**TASK OBJECTIVE**
For the material below, output exactly the span from the line with "school desk: (167, 109)" to the line with "shelving: (270, 75) -> (71, 467), added", including both, and nothing besides.

**RECORDS SUPPLIED**
○ ○ ○ ○ ○ ○ ○
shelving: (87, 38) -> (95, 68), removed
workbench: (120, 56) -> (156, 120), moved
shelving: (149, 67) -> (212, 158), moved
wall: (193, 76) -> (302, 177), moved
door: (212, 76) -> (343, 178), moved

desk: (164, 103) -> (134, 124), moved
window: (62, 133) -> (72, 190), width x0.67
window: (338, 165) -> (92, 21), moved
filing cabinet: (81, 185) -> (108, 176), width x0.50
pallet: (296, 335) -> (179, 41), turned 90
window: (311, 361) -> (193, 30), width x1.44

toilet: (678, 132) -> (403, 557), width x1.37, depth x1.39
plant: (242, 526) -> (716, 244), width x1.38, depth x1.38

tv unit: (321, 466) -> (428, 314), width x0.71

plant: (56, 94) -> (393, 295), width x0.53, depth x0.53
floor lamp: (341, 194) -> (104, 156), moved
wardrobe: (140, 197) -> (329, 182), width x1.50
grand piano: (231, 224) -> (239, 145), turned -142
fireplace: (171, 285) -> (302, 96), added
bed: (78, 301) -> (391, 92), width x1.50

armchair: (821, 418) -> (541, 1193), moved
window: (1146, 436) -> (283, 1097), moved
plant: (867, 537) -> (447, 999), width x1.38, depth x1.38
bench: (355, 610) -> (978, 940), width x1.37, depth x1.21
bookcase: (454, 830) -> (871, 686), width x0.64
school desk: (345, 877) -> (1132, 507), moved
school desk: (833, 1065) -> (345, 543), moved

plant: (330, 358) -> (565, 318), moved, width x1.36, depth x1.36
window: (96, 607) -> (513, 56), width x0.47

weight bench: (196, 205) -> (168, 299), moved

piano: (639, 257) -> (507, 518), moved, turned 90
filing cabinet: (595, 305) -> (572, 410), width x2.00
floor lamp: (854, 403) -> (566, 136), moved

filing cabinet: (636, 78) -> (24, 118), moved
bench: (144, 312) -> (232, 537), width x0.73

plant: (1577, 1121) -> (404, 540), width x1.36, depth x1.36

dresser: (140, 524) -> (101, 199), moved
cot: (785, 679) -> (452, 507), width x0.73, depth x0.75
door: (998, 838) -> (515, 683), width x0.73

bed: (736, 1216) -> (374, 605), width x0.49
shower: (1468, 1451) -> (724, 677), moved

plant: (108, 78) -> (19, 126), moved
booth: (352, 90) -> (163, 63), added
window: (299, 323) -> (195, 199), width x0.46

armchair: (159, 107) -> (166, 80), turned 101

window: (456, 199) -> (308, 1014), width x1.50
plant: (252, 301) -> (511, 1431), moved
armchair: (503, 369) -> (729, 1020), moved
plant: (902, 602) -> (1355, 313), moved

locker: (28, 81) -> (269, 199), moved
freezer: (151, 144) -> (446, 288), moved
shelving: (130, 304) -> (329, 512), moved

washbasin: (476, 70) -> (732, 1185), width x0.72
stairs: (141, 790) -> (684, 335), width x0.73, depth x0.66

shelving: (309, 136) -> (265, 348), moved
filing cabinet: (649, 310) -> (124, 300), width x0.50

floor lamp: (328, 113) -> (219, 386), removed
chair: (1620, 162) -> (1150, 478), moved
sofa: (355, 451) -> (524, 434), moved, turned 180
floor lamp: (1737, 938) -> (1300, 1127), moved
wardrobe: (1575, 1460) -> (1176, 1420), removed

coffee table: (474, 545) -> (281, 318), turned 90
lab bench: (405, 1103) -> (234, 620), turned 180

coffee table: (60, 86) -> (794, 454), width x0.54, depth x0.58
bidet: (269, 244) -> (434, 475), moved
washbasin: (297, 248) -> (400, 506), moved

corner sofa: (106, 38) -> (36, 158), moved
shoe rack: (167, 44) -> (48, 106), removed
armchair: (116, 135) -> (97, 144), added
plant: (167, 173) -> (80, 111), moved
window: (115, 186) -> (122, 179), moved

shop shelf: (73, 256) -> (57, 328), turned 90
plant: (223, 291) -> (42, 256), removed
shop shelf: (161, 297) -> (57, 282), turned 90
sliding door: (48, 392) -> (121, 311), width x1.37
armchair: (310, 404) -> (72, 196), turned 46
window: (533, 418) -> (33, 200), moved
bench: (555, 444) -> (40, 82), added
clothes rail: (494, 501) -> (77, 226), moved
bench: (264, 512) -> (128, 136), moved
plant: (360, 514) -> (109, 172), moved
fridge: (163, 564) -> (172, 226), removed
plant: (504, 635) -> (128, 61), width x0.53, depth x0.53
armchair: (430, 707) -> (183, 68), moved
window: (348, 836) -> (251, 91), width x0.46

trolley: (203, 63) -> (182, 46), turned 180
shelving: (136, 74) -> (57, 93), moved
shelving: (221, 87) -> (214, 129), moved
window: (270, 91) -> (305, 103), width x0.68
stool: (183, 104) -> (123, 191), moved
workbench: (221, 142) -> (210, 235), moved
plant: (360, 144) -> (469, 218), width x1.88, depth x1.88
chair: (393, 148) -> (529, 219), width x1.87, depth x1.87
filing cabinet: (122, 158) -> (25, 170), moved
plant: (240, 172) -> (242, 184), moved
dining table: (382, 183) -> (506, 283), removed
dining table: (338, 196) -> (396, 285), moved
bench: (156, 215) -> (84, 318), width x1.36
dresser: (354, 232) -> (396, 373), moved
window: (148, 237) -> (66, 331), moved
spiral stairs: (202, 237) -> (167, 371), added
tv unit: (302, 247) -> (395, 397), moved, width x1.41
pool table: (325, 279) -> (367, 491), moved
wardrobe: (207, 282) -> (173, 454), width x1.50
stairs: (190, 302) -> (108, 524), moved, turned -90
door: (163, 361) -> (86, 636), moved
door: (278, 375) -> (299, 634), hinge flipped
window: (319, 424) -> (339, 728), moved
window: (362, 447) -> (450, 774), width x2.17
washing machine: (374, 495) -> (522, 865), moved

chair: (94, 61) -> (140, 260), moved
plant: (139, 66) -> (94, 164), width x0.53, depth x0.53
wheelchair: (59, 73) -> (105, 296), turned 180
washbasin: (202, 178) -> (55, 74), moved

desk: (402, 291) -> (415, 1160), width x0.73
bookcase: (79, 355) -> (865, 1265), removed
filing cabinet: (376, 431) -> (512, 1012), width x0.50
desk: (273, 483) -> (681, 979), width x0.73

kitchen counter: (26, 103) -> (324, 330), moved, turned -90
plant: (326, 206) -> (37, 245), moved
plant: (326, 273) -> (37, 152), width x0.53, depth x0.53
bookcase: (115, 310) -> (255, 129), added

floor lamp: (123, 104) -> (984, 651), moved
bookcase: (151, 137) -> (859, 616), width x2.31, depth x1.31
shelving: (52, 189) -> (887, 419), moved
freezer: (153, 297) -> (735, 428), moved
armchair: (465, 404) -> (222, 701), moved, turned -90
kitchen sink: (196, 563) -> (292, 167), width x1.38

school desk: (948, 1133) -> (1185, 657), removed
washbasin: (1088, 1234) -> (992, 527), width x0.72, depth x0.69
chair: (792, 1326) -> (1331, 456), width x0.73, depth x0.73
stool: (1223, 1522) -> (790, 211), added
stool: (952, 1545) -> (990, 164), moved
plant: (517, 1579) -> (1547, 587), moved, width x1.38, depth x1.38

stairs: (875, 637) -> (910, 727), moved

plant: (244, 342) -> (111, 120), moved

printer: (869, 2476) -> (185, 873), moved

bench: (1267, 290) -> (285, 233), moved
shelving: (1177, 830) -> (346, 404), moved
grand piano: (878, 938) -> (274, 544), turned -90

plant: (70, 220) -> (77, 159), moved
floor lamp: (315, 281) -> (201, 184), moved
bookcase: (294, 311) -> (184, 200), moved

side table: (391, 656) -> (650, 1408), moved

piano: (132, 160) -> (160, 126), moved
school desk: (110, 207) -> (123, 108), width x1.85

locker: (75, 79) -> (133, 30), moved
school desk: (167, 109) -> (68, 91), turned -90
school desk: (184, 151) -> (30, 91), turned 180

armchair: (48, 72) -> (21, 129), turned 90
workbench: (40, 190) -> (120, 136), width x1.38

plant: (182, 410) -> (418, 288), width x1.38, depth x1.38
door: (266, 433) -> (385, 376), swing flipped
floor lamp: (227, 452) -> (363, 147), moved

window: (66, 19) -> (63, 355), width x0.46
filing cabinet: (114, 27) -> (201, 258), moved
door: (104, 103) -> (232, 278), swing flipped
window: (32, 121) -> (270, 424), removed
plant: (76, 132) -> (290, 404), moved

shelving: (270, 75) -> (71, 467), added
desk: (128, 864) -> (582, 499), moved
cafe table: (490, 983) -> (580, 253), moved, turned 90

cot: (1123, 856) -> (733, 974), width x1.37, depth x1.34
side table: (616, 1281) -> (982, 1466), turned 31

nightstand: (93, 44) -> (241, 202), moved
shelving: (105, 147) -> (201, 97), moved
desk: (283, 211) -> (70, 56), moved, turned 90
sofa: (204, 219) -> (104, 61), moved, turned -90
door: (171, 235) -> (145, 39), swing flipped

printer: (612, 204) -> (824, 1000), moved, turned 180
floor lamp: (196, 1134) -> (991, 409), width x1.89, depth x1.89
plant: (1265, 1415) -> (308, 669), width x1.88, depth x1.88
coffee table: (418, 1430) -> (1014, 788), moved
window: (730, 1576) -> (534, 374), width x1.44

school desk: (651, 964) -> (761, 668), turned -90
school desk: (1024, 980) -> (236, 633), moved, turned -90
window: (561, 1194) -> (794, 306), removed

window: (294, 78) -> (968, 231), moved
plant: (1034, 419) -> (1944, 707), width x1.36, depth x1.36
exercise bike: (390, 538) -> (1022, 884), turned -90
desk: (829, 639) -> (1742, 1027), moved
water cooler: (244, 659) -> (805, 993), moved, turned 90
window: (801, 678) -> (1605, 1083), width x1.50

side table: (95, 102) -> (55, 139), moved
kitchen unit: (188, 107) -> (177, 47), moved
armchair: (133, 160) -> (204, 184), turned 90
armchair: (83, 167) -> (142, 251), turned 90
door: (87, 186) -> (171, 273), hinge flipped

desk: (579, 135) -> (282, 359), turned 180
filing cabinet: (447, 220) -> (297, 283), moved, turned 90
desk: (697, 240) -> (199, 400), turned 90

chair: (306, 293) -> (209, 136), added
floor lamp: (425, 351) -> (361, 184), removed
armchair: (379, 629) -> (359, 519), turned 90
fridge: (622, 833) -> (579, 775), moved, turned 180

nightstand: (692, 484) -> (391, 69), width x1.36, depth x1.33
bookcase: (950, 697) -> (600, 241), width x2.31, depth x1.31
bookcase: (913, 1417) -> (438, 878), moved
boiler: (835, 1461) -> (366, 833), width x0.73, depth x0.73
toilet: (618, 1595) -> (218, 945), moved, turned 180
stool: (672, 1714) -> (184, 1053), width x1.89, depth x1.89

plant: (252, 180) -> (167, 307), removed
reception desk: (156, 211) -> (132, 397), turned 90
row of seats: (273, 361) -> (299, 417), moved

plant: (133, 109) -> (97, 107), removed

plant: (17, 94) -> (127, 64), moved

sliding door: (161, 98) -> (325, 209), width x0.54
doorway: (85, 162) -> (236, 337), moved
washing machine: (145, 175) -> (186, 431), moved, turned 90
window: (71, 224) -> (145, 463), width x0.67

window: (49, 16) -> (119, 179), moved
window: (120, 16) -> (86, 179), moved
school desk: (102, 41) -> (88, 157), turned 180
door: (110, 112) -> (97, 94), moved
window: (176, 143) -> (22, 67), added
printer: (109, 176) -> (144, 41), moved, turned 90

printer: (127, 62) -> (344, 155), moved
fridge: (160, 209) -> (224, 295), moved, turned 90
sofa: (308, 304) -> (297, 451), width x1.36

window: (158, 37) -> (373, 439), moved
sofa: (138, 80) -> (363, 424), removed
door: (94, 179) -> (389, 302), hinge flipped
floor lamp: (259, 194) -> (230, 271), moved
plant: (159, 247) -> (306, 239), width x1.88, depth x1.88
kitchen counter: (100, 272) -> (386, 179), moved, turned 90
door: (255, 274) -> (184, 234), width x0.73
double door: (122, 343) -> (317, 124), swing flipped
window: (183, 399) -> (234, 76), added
○ ○ ○ ○ ○ ○ ○
**OUTPUT OF THE TASK**
school desk: (167, 109) -> (68, 91), turned -90
school desk: (184, 151) -> (30, 91), turned 180

armchair: (48, 72) -> (21, 129), turned 90
workbench: (40, 190) -> (120, 136), width x1.38

plant: (182, 410) -> (418, 288), width x1.38, depth x1.38
door: (266, 433) -> (385, 376), swing flipped
floor lamp: (227, 452) -> (363, 147), moved

window: (66, 19) -> (63, 355), width x0.46
filing cabinet: (114, 27) -> (201, 258), moved
door: (104, 103) -> (232, 278), swing flipped
window: (32, 121) -> (270, 424), removed
plant: (76, 132) -> (290, 404), moved

shelving: (270, 75) -> (71, 467), added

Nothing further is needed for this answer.